Object transformation records:
[Start of Attachment]

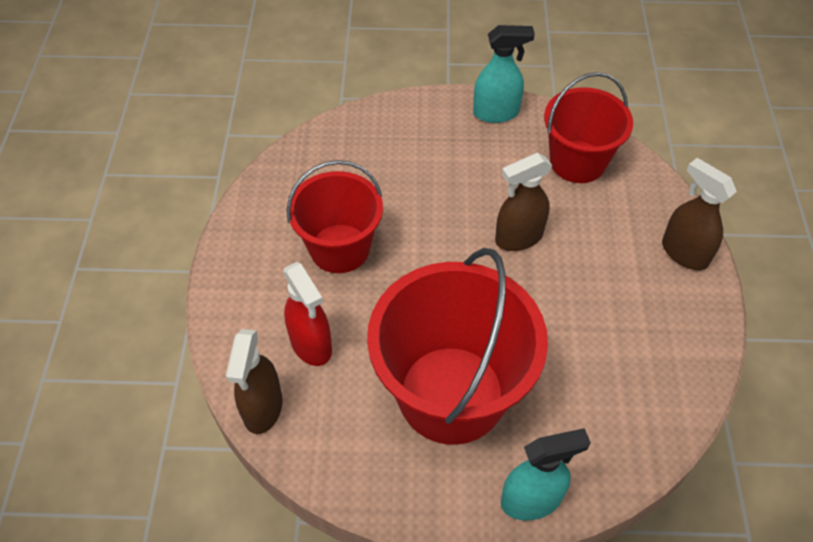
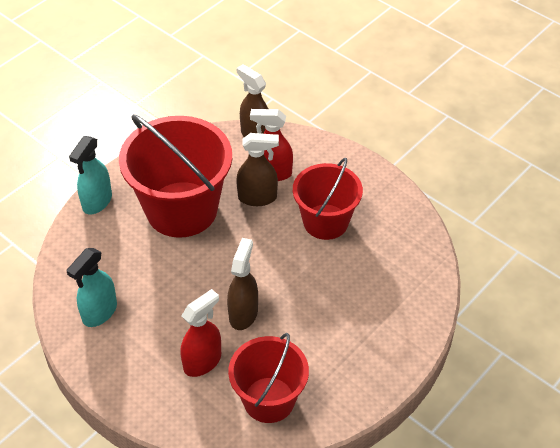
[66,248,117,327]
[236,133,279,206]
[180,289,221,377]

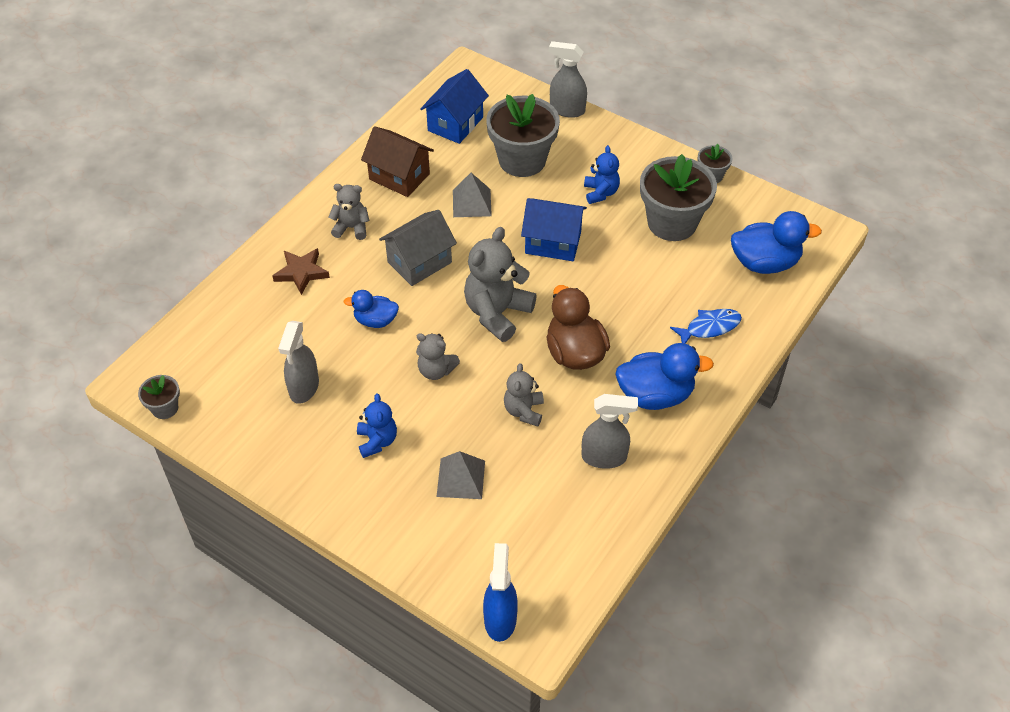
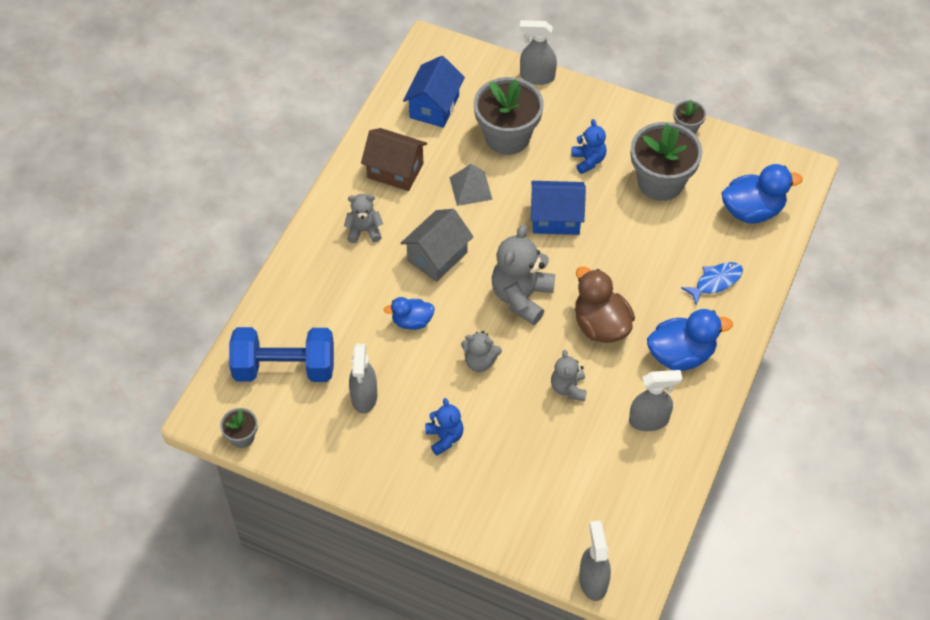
[272,248,330,295] (first image)
[437,451,485,499] (first image)
[579,521,611,601]
[229,327,334,382]

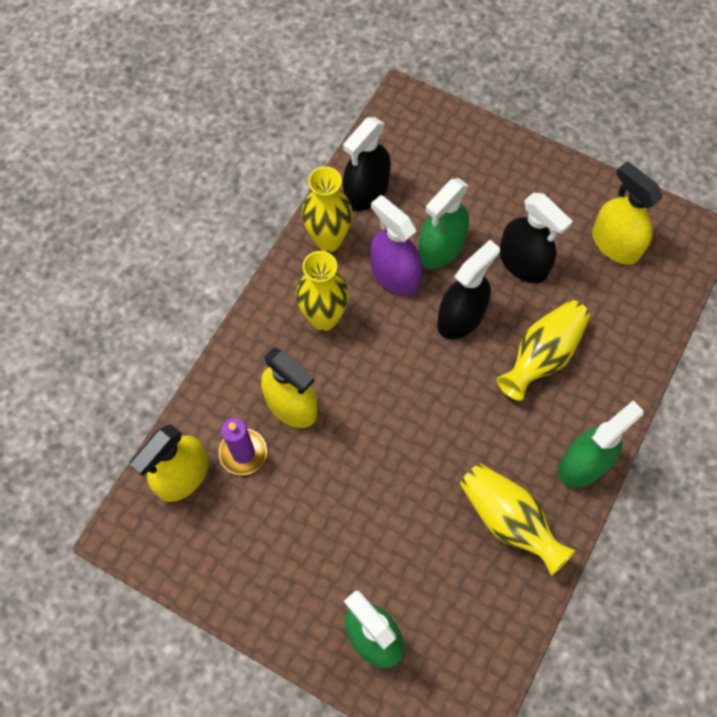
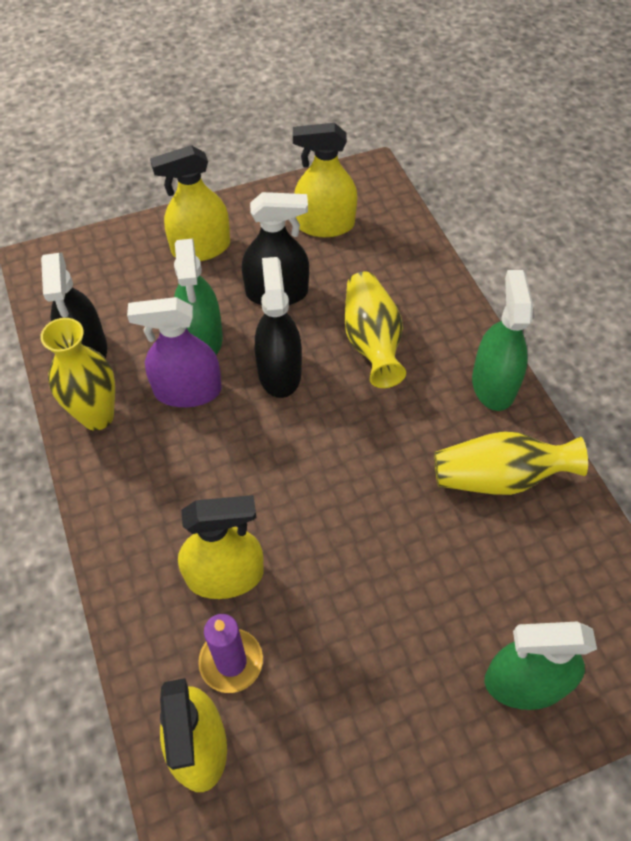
[296,251,349,331] (first image)
[150,145,230,261]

[End of Attachment]

**Task instructions**
Which lines in the records above contain the string "first"? Copy each one.

**Answer box**
[272,248,330,295] (first image)
[437,451,485,499] (first image)
[296,251,349,331] (first image)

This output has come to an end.